◆ ACTIVITY: Transcribe the entries exactly. Start at the top, stop after the line with "(858, 200) = (531, 718): grey", and omit every picture.

++++ DATA RECORDS

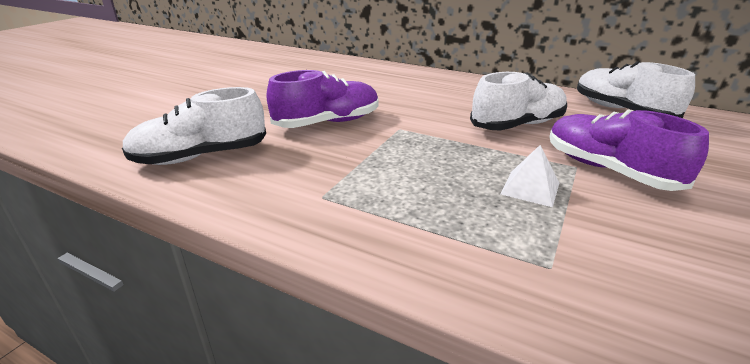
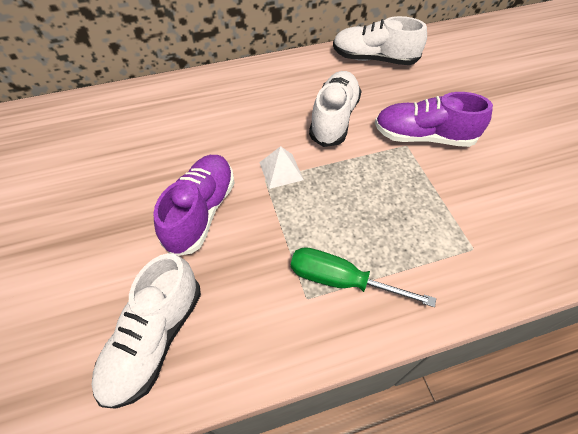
camera: 45 degrees left, 25 degrees up
(365, 203) = (340, 280): none -> green screwdriver
(530, 188) = (405, 187): white pyramid -> white pyramid (281, 171)

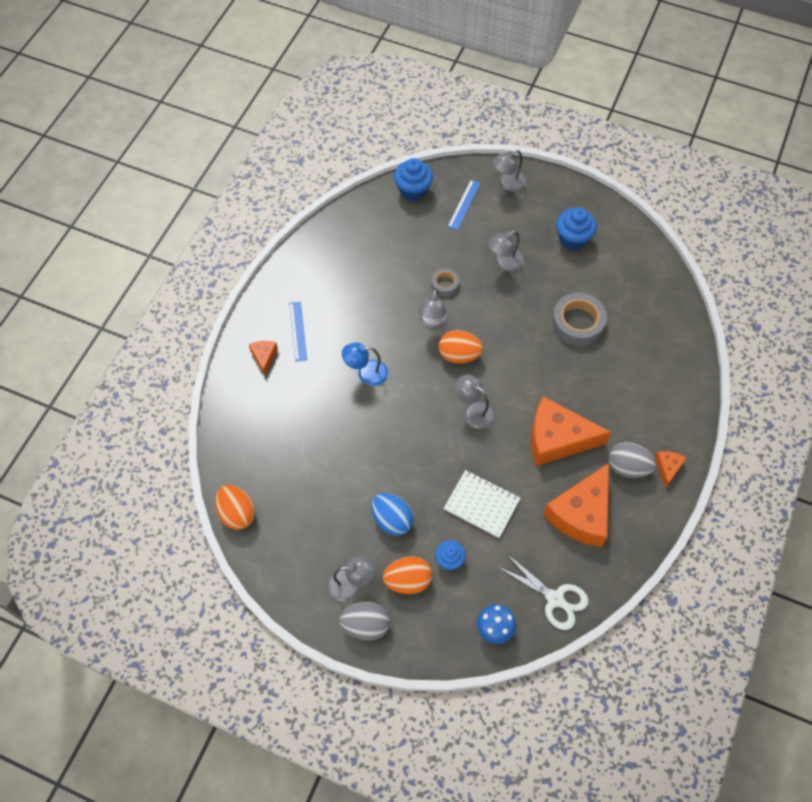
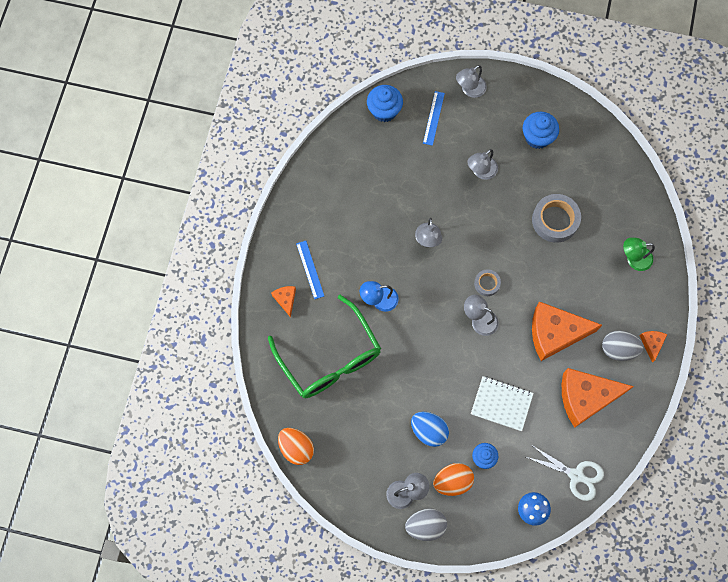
camera: 10 degrees left, 10 degrees up
(298, 423) = (329, 357): none -> green glasses
(445, 284) = (431, 201): grey tape -> grey tape (487, 284)
(459, 355) = (457, 269): orange egg -> none
(581, 514) = (585, 397): orange cheese -> orange cheese turned 60 degrees clockwise
(660, 375) = (633, 259): none -> green lamp

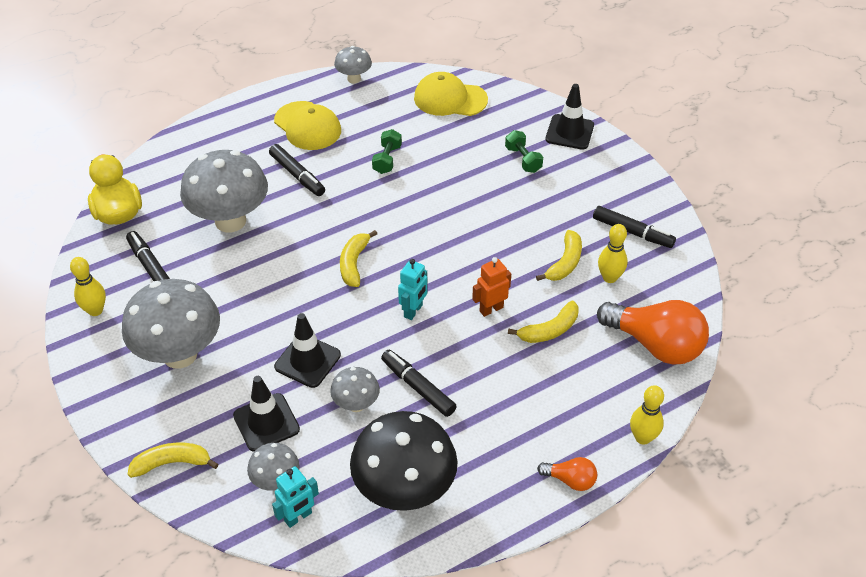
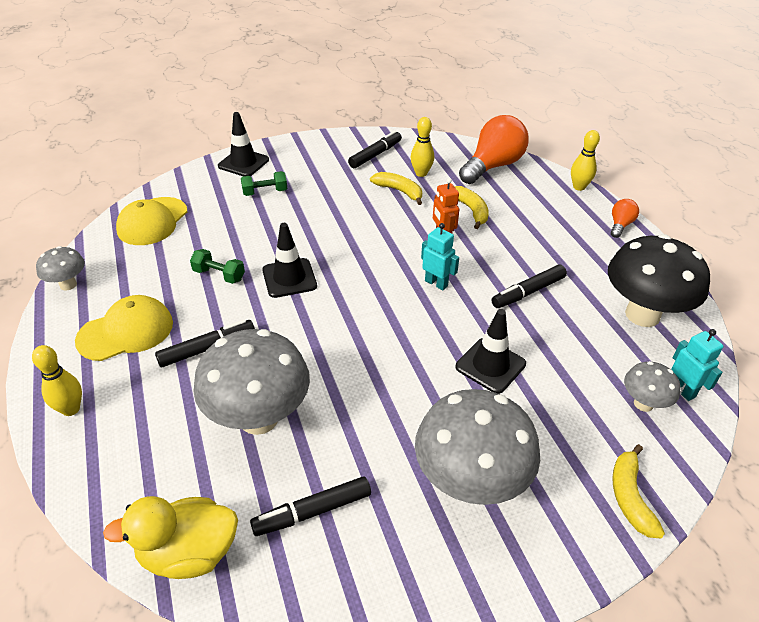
camera: 80 degrees left, 5 degrees down
(95, 310) = (377, 586): yellow bowling pin -> yellow bowling pin (71, 409)
(266, 422) = (570, 406): black traffic cone -> black traffic cone (289, 278)
(354, 263) = (363, 316): yellow banana -> none
(356, 404) = (547, 335): grey mushroom -> none

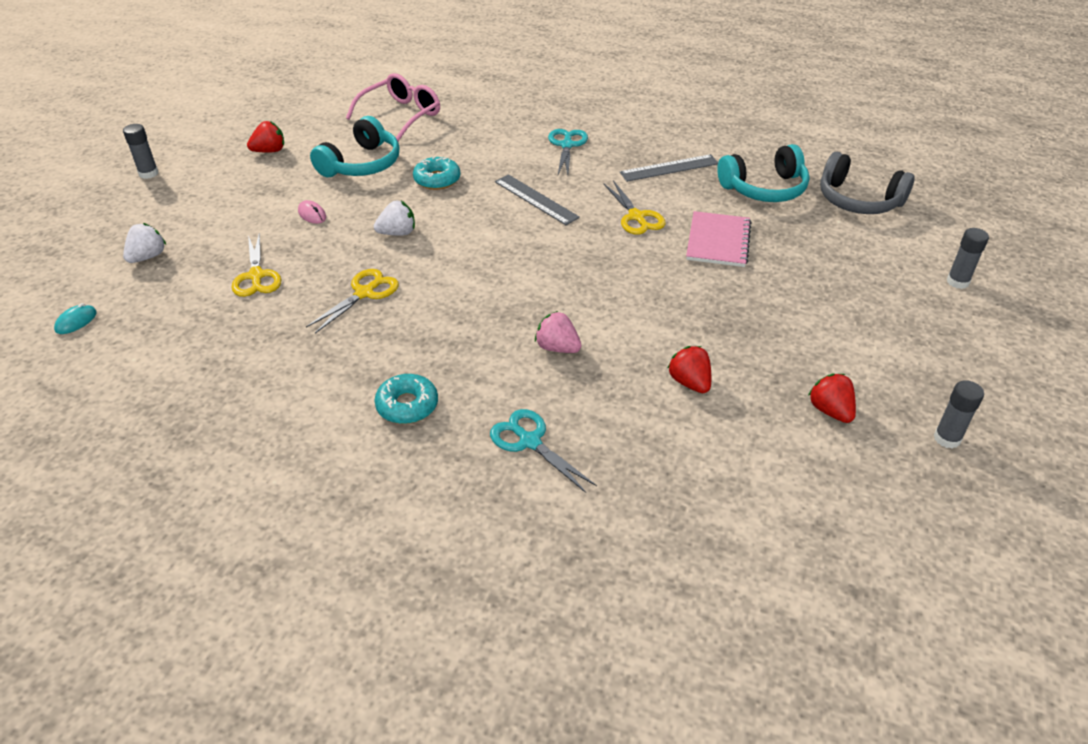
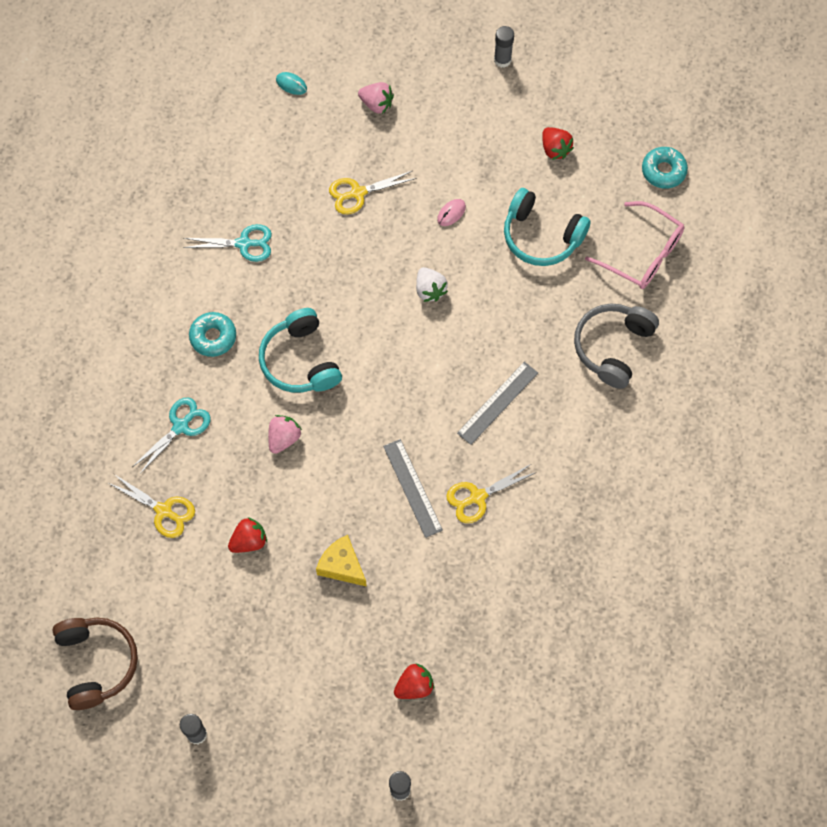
camera: 85 degrees right, 25 degrees up
(148, 257) = (376, 104): white strawberry -> pink strawberry
(364, 293) = (342, 280): yellow scissors -> yellow scissors (163, 511)
(437, 179) = (522, 309): turquoise donut -> turquoise donut (663, 171)
(567, 145) = (603, 425): turquoise scissors -> turquoise scissors (243, 244)
(669, 168) = (571, 529): grey ruler -> grey ruler (412, 488)
(716, 309) = (342, 565): none -> yellow cheese
(718, 241) = (444, 572): pink notebook -> none
(764, 189) = (542, 623): turquoise headphones -> turquoise headphones (300, 361)
(830, 411) = (223, 648): red strawberry -> red strawberry (414, 686)
(858, 200) = (531, 718): grey headphones -> grey headphones (612, 347)
(877, 541) = (96, 663): none -> brown headphones

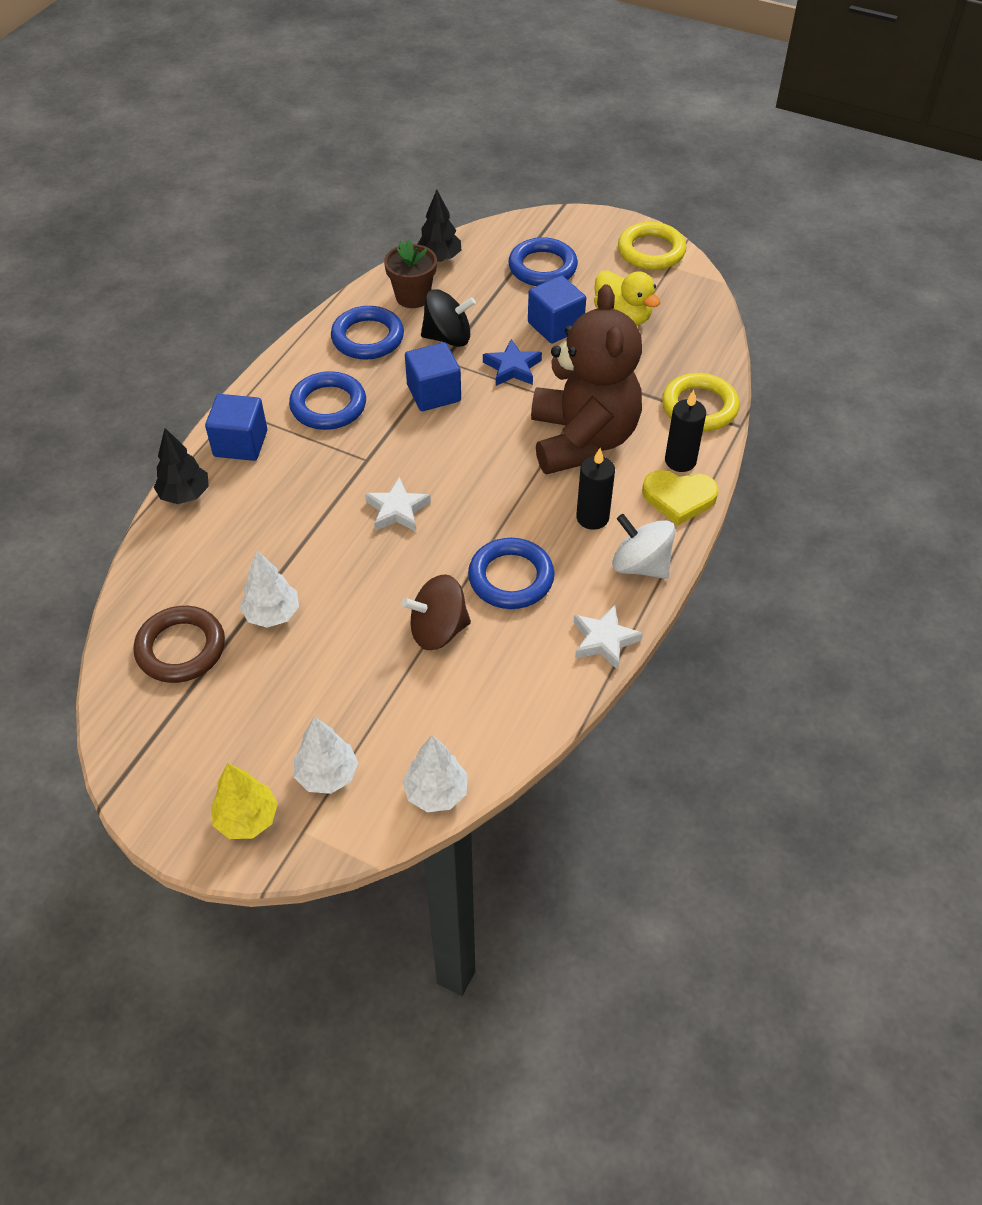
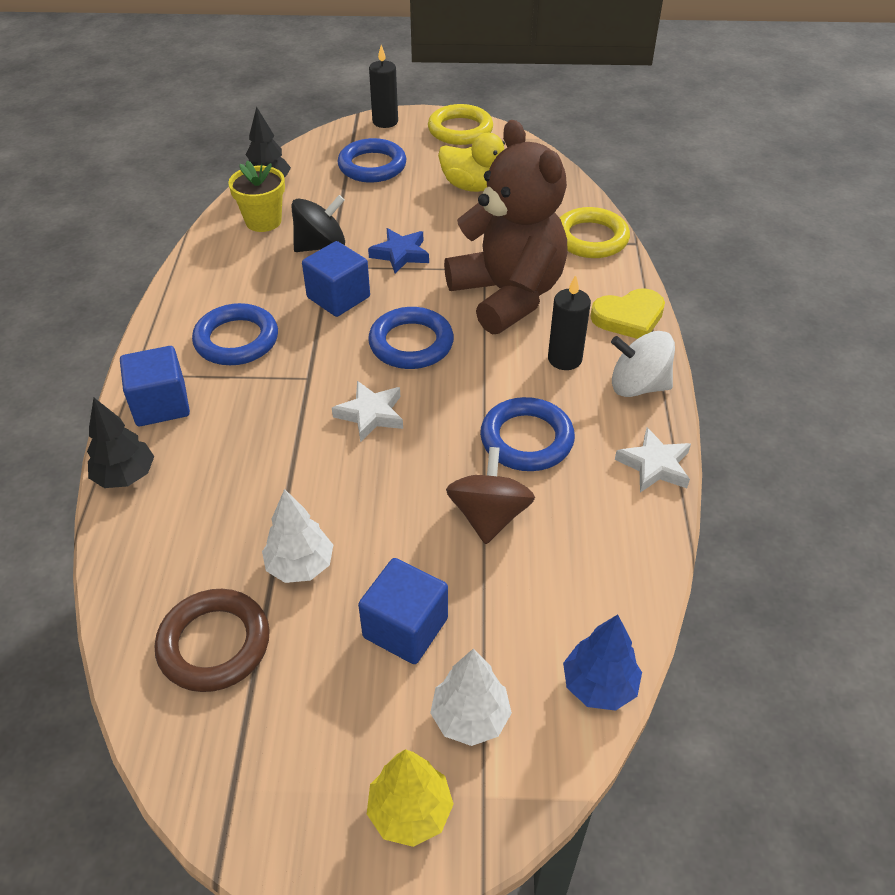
camera: 25 degrees left, 5 degrees down
(367, 338) = (240, 268): blue ring -> blue ring (411, 343)
(413, 297) = (263, 221): brown flower pot -> yellow flower pot
(436, 792) = (599, 685): white tree -> blue tree
(438, 630) = (489, 516): brown spinning top -> brown spinning top turned 135 degrees clockwise
(555, 326) = (416, 209): blue cube -> blue cube (405, 628)
(680, 461) = (607, 286): black candle -> black candle (385, 122)

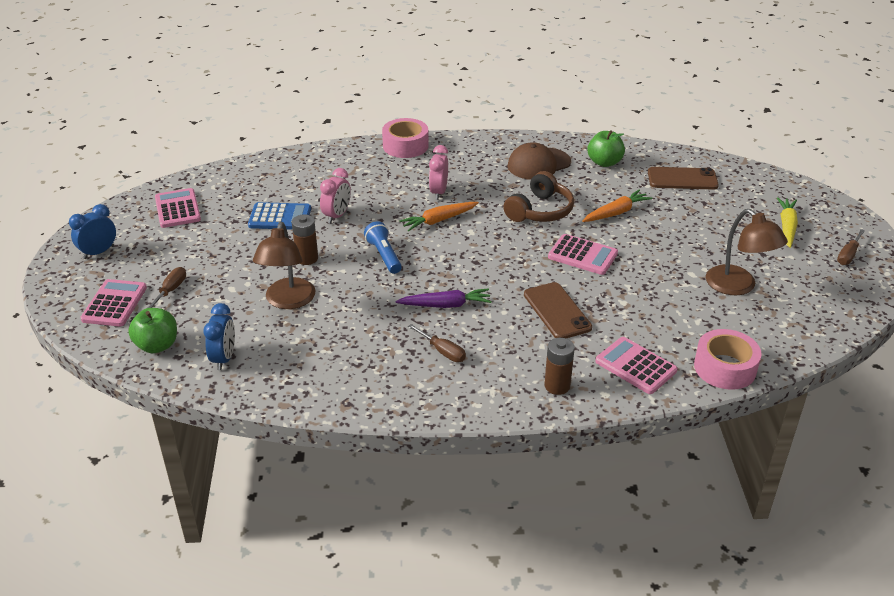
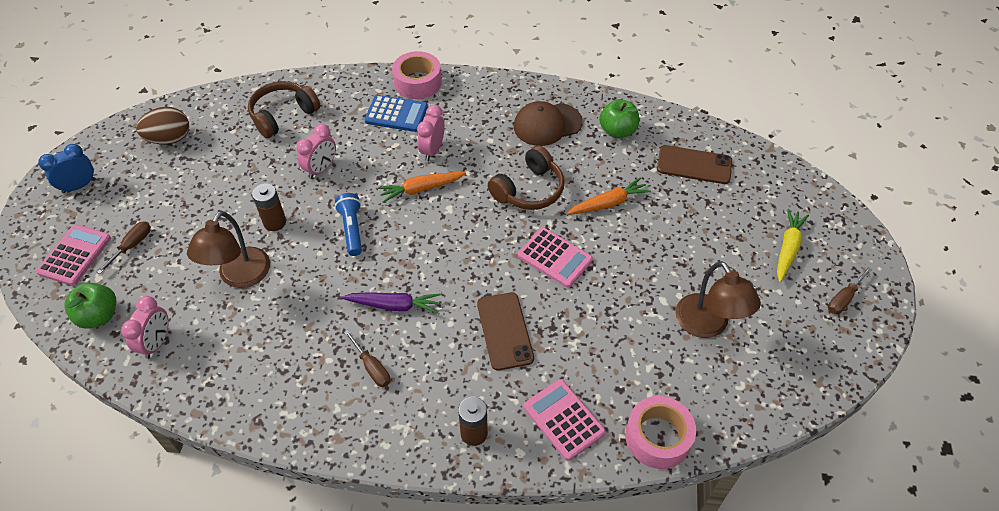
camera: 10 degrees right, 15 degrees up
(178, 209) = (169, 139): pink calculator -> brown egg
(224, 358) = (157, 343): blue clock -> pink clock
(280, 217) = (264, 163): blue calculator -> blue calculator (396, 114)
(284, 181) = (283, 115): none -> brown headphones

++++++++

◆ THE COMPLETED TASK:
camera: 45 degrees left, 25 degrees up
(365, 203) = (340, 280): none -> green screwdriver
(530, 188) = (405, 187): white pyramid -> white pyramid (281, 171)

camera: 10 degrees left, 10 degrees up
(298, 423) = (329, 357): none -> green glasses
(445, 284) = (431, 201): grey tape -> grey tape (487, 284)
(459, 355) = (457, 269): orange egg -> none
(581, 514) = (585, 397): orange cheese -> orange cheese turned 60 degrees clockwise
(660, 375) = (633, 259): none -> green lamp

camera: 80 degrees left, 5 degrees down
(95, 310) = (377, 586): yellow bowling pin -> yellow bowling pin (71, 409)
(266, 422) = (570, 406): black traffic cone -> black traffic cone (289, 278)
(354, 263) = (363, 316): yellow banana -> none
(356, 404) = (547, 335): grey mushroom -> none

camera: 85 degrees right, 25 degrees up
(148, 257) = (376, 104): white strawberry -> pink strawberry
(364, 293) = (342, 280): yellow scissors -> yellow scissors (163, 511)
(437, 179) = (522, 309): turquoise donut -> turquoise donut (663, 171)
(567, 145) = (603, 425): turquoise scissors -> turquoise scissors (243, 244)
(669, 168) = (571, 529): grey ruler -> grey ruler (412, 488)
(716, 309) = (342, 565): none -> yellow cheese
(718, 241) = (444, 572): pink notebook -> none
(764, 189) = (542, 623): turquoise headphones -> turquoise headphones (300, 361)
(830, 411) = (223, 648): red strawberry -> red strawberry (414, 686)
(858, 200) = (531, 718): grey headphones -> grey headphones (612, 347)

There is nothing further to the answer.